Give the data again in full, without pictures.

### Data provided
════

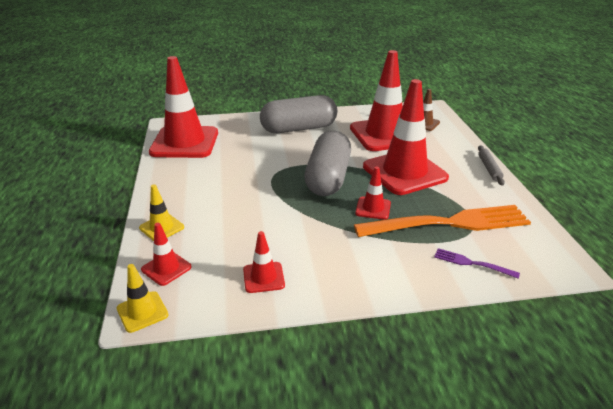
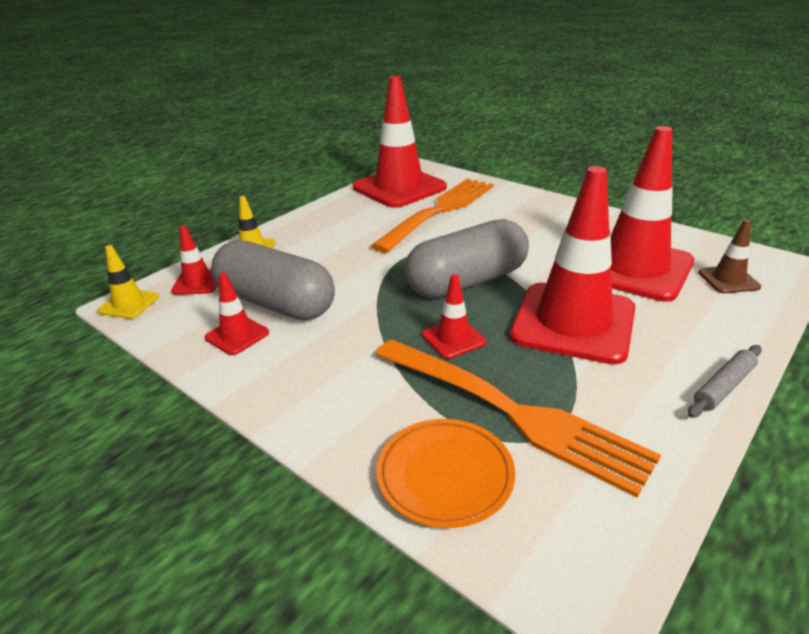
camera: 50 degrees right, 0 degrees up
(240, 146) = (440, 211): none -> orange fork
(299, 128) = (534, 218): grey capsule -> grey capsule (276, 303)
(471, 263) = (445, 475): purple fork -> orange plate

════

### Reply
camera: 50 degrees right, 0 degrees up
(240, 146) = (440, 211): none -> orange fork
(299, 128) = (534, 218): grey capsule -> grey capsule (276, 303)
(471, 263) = (445, 475): purple fork -> orange plate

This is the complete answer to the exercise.